INSTRUCTIONS FOR THE TASK: The copy should hold only the line containing "CN201 pin 1: NO -> COM" and the lines after it through the end of the material, each exact, with no pictures.

TASK DATA:
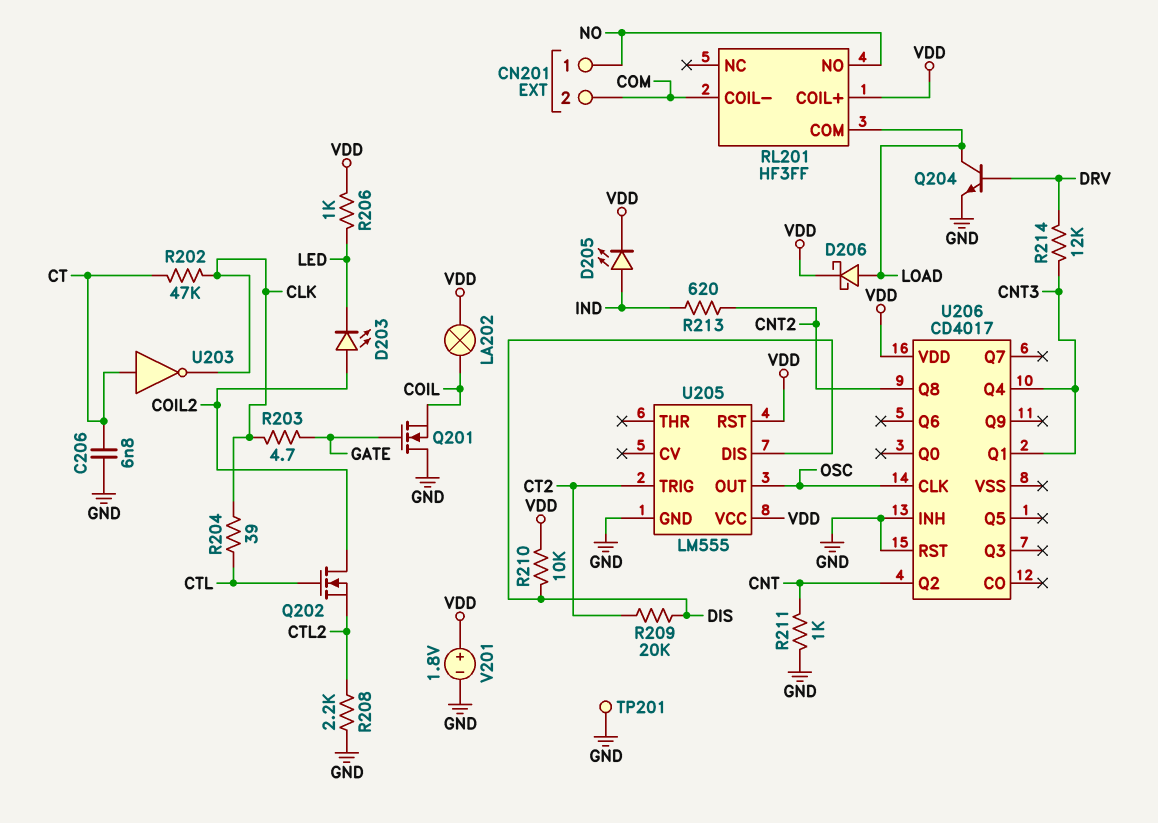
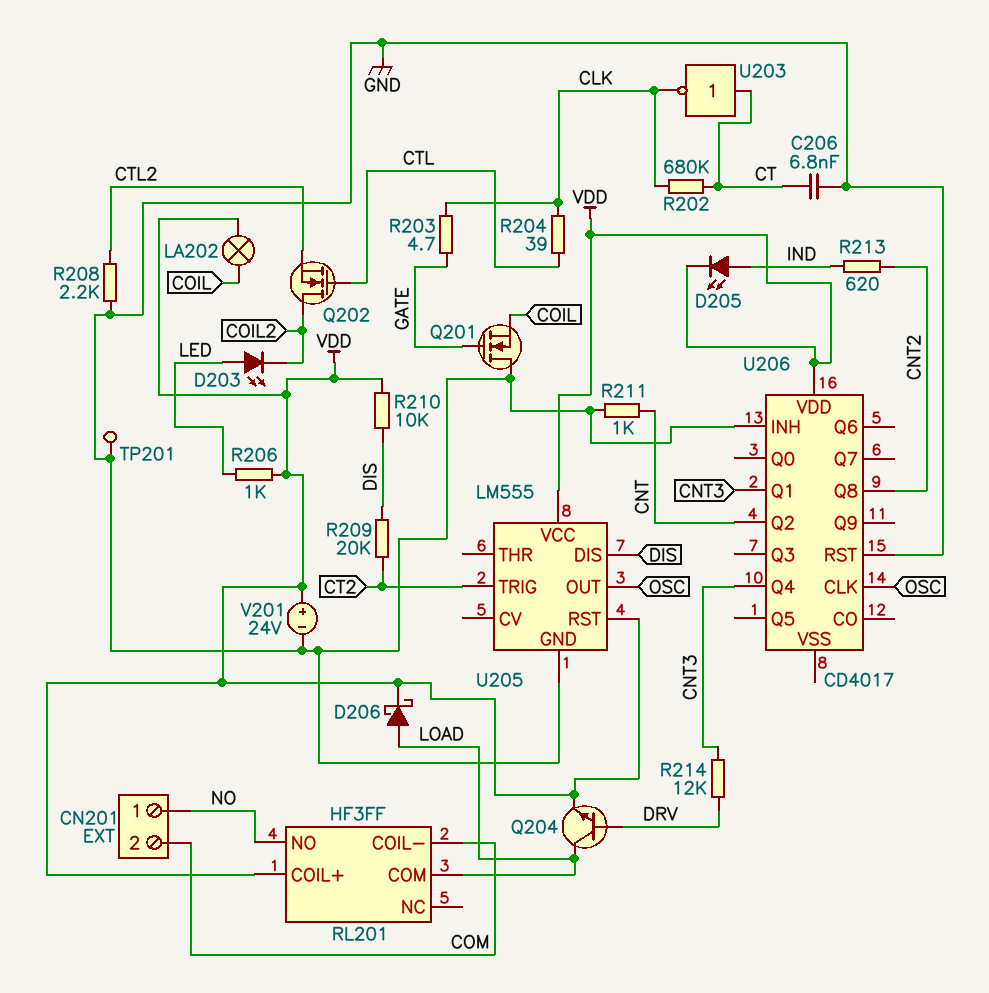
D203: LED (A COIL2, K LED) -> LED (A LED, K COIL2)
Q204: NPN (B DRV, C LOAD, E GND) -> NPN (B DRV, C LOAD, E VDD)
R202: 47k (CLK, CT) -> 680k (CLK, CT)
V201: 1.8V (plus VDD, minus GND) -> 24V (plus VDD, minus GND)

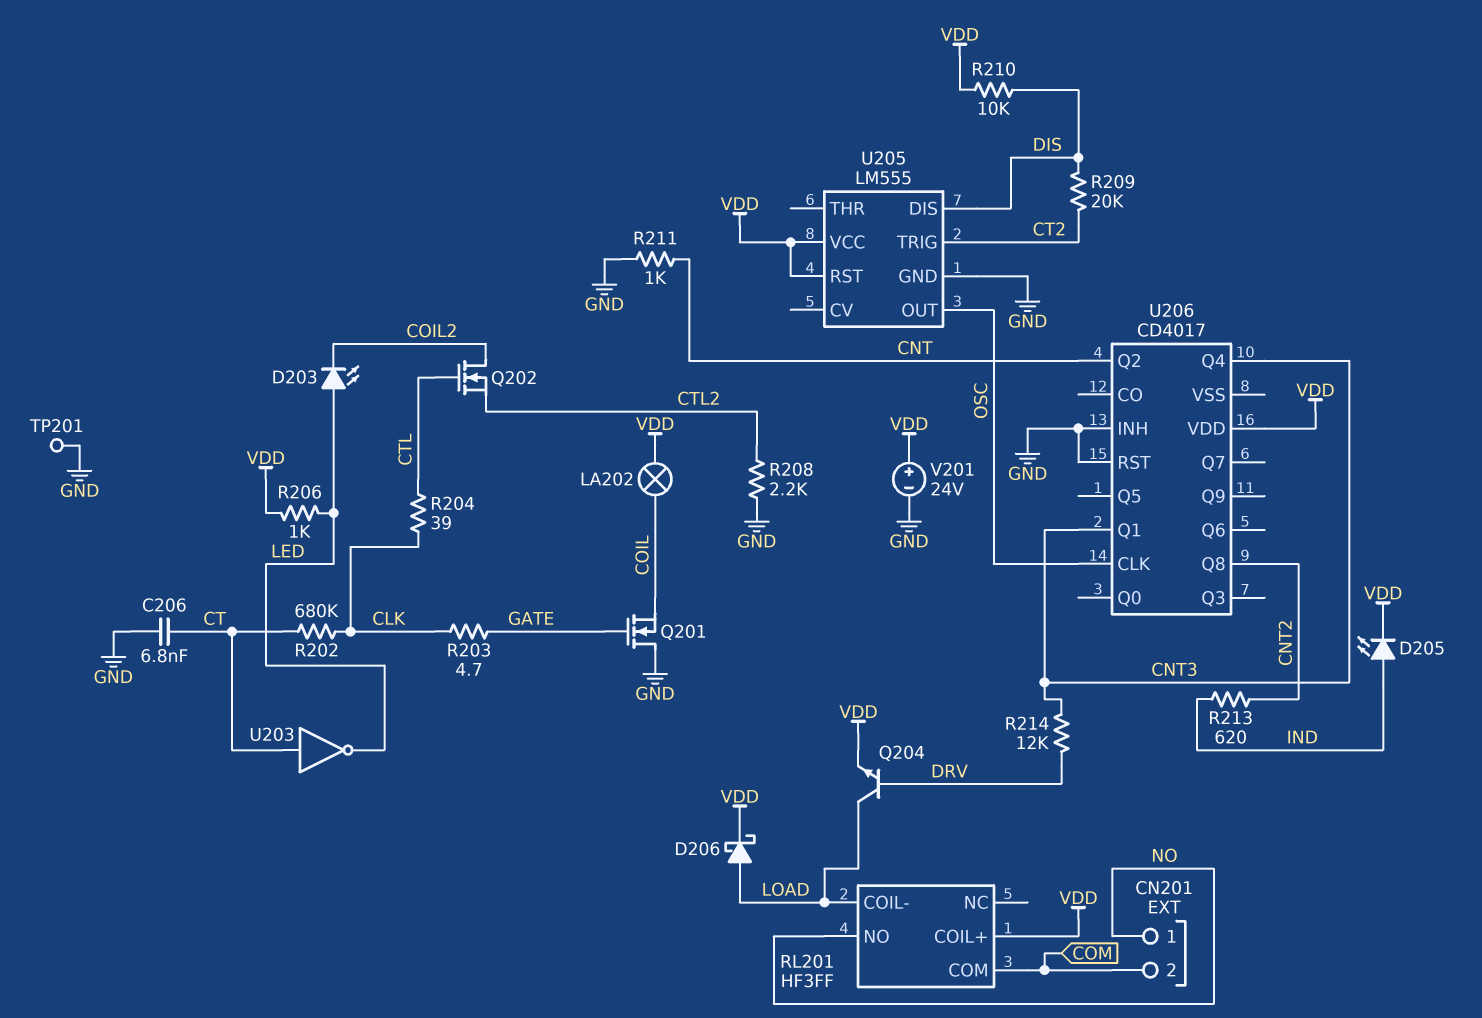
RL201 pin COIL-: COM -> LOAD
RL201 pin COM: LOAD -> COM
U203: NOT (in CT, out CLK) -> NOT (in CT, out LED)

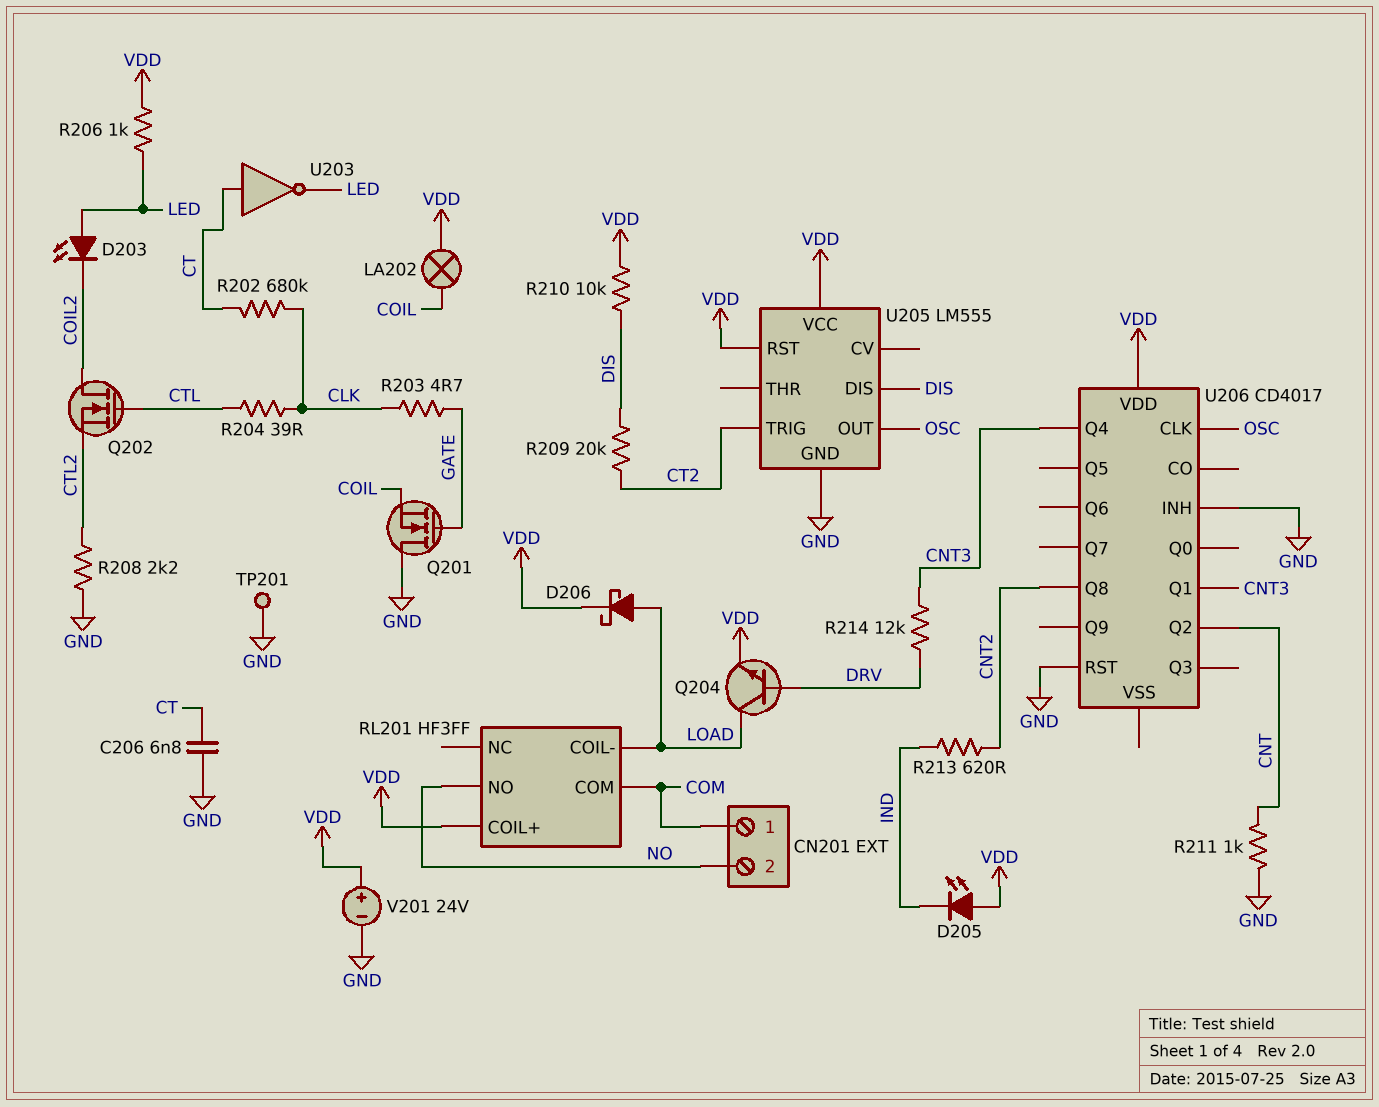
CN201 pin 1: NO -> COM
CN201 pin 2: COM -> NO
D205: LED (A IND, K VDD) -> LED (A VDD, K IND)

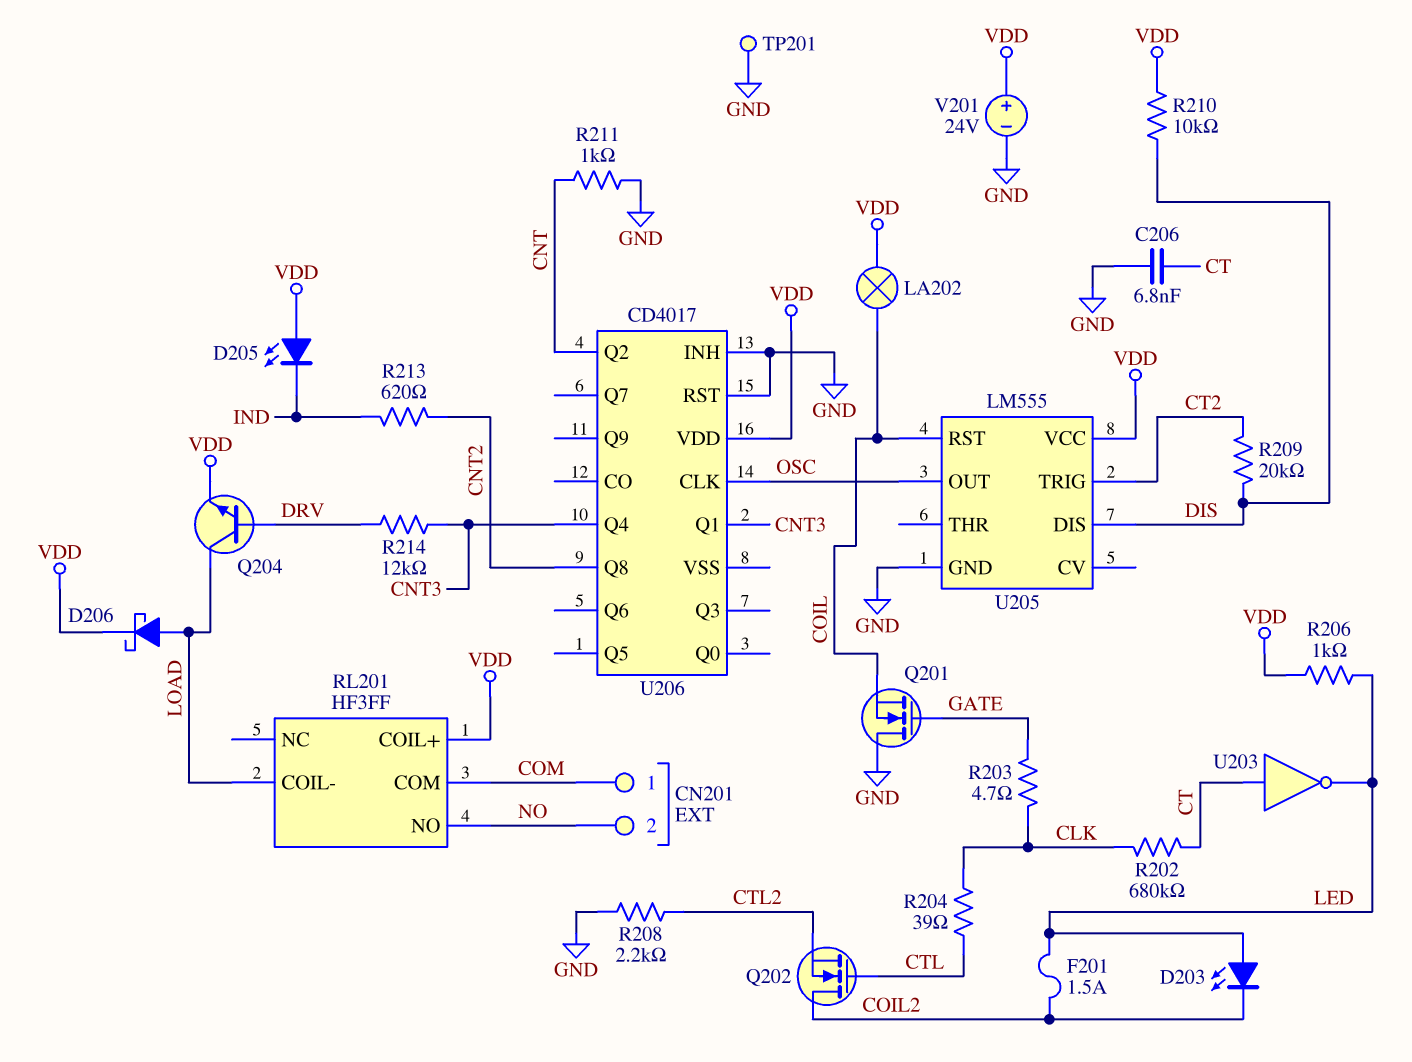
F201: none -> 1.5A (COIL2, LED)
U205 pin RST: VDD -> COIL

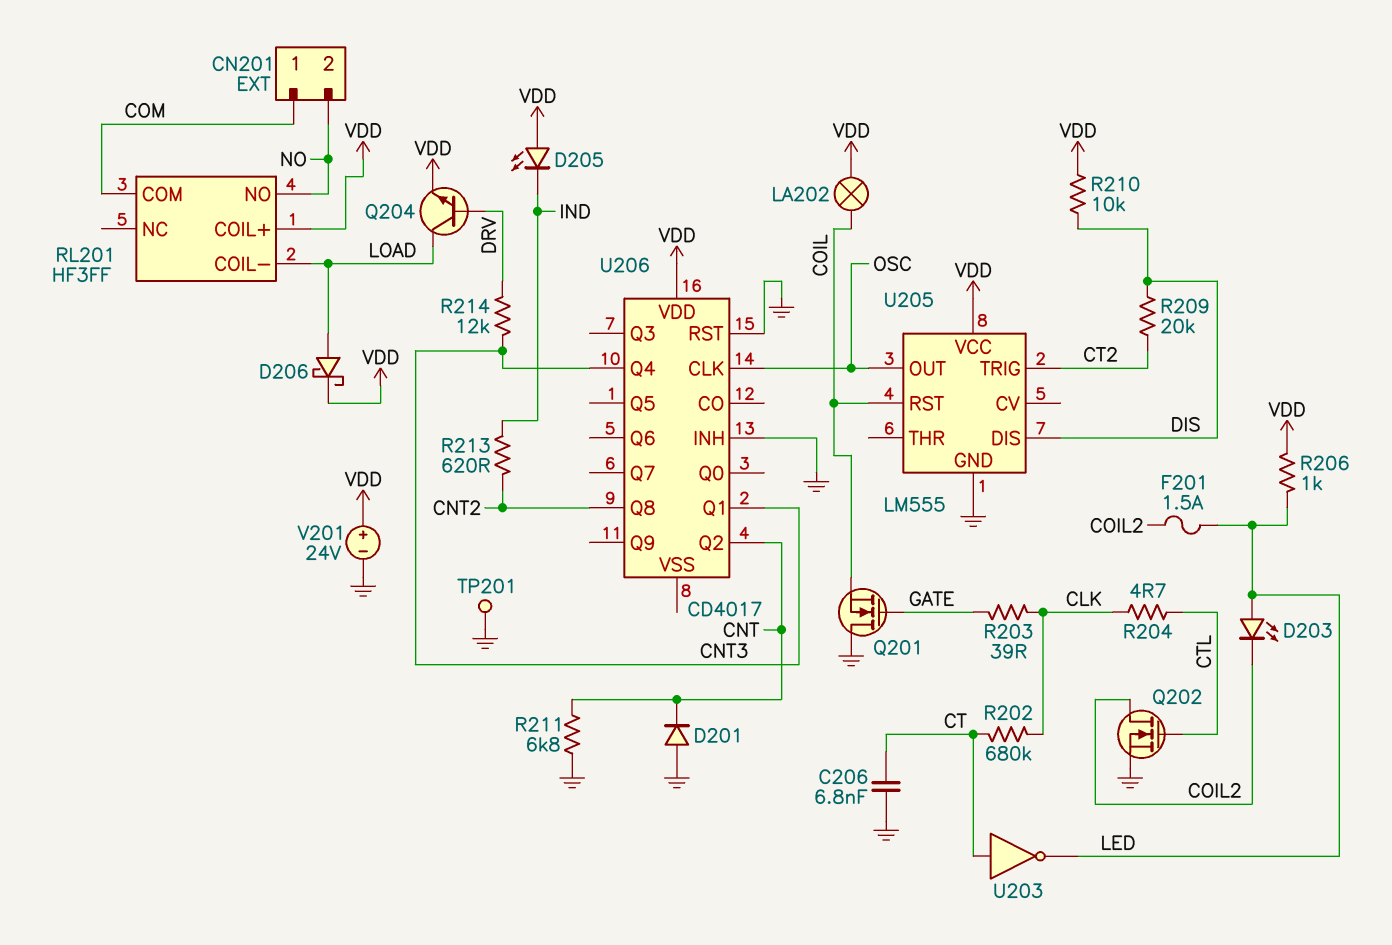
D201: none -> diode (A GND, K CNT)
Q202: NMOS (G CTL, D COIL2, S CTL2) -> NMOS (G CTL, D COIL2, S GND)
R203: 4.7 (CLK, GATE) -> 39 (CLK, GATE)
R204: 39 (CLK, CTL) -> 4.7 (CLK, CTL)
R208: 2.2k (CTL2, GND) -> none
R211: 1k (CNT, GND) -> 6.8k (CNT, GND)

EXERCISE RESPONSE:
CN201 pin 1: NO -> COM
CN201 pin 2: COM -> NO
D205: LED (A IND, K VDD) -> LED (A VDD, K IND)

F201: none -> 1.5A (COIL2, LED)
U205 pin RST: VDD -> COIL

D201: none -> diode (A GND, K CNT)
Q202: NMOS (G CTL, D COIL2, S CTL2) -> NMOS (G CTL, D COIL2, S GND)
R203: 4.7 (CLK, GATE) -> 39 (CLK, GATE)
R204: 39 (CLK, CTL) -> 4.7 (CLK, CTL)
R208: 2.2k (CTL2, GND) -> none
R211: 1k (CNT, GND) -> 6.8k (CNT, GND)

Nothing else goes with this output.